↓
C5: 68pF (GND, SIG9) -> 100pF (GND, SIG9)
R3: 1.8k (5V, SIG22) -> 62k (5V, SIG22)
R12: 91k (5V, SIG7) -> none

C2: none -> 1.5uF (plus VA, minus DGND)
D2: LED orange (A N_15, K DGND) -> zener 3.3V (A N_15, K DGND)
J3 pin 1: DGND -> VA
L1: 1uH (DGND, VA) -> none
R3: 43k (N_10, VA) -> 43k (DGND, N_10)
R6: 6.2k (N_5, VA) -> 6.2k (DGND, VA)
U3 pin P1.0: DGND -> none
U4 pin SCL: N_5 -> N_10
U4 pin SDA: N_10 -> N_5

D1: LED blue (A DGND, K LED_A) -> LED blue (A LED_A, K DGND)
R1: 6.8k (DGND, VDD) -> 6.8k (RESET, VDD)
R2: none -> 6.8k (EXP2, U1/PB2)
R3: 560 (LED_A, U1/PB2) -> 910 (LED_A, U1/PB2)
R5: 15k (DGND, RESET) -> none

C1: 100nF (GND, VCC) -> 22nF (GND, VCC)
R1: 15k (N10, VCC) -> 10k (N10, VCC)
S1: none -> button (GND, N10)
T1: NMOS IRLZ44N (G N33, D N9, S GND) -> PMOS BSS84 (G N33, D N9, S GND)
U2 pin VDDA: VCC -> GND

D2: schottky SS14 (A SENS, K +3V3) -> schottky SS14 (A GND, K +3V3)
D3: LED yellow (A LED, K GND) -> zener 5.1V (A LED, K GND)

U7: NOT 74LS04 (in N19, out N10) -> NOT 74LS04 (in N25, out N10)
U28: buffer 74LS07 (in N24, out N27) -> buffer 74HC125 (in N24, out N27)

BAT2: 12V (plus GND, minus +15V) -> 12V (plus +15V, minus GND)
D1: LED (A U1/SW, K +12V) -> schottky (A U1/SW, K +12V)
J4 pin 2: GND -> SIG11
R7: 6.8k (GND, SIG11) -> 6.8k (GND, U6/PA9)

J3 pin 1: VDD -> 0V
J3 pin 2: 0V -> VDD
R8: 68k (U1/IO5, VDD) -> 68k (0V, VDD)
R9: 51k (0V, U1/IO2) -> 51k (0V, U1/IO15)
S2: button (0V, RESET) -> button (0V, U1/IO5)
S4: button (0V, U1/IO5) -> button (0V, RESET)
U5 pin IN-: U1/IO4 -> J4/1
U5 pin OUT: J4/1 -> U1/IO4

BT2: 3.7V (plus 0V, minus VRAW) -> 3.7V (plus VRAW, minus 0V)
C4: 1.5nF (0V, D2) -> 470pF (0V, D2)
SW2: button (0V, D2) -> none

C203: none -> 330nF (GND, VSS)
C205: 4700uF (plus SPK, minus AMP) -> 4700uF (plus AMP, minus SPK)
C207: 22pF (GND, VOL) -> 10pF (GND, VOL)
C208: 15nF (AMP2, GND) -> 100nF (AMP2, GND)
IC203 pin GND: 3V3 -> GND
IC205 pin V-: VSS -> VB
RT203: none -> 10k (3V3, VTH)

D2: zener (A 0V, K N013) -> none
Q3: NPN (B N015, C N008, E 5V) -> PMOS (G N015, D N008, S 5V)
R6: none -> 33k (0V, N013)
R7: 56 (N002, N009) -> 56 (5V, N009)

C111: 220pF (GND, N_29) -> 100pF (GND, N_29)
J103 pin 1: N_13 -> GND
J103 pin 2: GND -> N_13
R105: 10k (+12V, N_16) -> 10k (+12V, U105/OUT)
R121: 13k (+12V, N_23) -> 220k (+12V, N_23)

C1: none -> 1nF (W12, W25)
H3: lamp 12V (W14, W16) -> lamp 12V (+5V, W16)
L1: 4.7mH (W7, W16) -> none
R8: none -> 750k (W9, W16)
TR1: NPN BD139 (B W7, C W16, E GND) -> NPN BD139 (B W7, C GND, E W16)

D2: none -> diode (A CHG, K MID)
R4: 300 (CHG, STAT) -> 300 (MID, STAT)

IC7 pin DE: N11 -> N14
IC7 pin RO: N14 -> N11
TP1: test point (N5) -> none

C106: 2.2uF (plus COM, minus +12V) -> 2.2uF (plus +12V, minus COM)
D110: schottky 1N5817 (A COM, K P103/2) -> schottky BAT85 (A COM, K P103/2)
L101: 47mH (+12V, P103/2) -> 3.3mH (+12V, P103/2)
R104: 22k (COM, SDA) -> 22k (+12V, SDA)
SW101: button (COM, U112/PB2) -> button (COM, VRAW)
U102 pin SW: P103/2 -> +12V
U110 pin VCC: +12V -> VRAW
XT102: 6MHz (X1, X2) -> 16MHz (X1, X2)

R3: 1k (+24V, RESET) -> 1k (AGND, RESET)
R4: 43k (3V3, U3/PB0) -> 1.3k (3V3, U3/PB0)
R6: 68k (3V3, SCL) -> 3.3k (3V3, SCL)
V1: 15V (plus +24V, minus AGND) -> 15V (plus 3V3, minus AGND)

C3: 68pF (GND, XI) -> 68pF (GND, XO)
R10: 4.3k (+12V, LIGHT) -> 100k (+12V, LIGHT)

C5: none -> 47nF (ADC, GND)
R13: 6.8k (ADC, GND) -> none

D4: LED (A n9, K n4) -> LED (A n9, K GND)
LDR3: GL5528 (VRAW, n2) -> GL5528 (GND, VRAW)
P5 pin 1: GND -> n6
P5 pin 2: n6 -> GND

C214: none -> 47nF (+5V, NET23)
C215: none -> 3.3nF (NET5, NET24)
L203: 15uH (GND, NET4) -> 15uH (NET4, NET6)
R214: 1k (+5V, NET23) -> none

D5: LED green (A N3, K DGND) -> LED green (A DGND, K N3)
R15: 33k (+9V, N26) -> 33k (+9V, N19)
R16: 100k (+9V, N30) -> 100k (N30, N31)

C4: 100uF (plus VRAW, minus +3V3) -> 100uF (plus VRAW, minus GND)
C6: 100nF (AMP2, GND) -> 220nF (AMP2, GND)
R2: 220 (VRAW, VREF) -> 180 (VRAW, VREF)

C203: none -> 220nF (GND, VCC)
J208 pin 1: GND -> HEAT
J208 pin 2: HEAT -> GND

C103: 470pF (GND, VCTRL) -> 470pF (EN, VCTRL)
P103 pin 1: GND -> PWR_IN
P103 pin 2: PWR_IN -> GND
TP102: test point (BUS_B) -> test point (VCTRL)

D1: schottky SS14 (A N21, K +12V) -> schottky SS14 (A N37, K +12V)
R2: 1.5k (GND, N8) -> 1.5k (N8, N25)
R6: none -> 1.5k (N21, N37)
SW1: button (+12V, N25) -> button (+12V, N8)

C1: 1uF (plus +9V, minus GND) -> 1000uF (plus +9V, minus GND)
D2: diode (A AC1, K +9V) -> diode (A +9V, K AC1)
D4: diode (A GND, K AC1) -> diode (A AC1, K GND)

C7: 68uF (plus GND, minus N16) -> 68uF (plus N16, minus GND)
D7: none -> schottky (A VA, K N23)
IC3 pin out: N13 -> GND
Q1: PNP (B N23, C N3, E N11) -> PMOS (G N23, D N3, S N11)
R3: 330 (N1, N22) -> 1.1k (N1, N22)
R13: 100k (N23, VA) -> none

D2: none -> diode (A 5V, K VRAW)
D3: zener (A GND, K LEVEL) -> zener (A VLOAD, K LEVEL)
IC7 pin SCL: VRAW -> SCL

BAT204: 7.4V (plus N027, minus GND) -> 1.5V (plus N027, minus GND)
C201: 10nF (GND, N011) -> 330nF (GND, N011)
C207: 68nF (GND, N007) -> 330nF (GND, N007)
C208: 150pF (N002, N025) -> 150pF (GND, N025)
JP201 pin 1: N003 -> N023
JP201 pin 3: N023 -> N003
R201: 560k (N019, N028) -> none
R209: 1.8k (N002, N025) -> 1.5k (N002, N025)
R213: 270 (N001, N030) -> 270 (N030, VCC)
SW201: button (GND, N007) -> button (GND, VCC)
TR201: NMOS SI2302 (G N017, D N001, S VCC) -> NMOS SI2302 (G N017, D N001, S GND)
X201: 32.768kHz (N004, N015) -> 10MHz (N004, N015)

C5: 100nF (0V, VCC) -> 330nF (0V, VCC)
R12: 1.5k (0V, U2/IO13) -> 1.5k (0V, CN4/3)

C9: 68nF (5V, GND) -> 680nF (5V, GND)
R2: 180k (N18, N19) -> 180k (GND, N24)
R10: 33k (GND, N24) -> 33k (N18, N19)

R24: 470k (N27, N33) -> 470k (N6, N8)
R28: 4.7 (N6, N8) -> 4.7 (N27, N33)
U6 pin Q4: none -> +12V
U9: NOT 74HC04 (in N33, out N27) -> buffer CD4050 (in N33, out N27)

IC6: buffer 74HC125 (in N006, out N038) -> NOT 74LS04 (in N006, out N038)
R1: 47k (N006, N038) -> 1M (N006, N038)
↑
Task item –
The required answer is each line of the data in which the word "test" appears.

Written response –
TP1: test point (N5) -> none
TP102: test point (BUS_B) -> test point (VCTRL)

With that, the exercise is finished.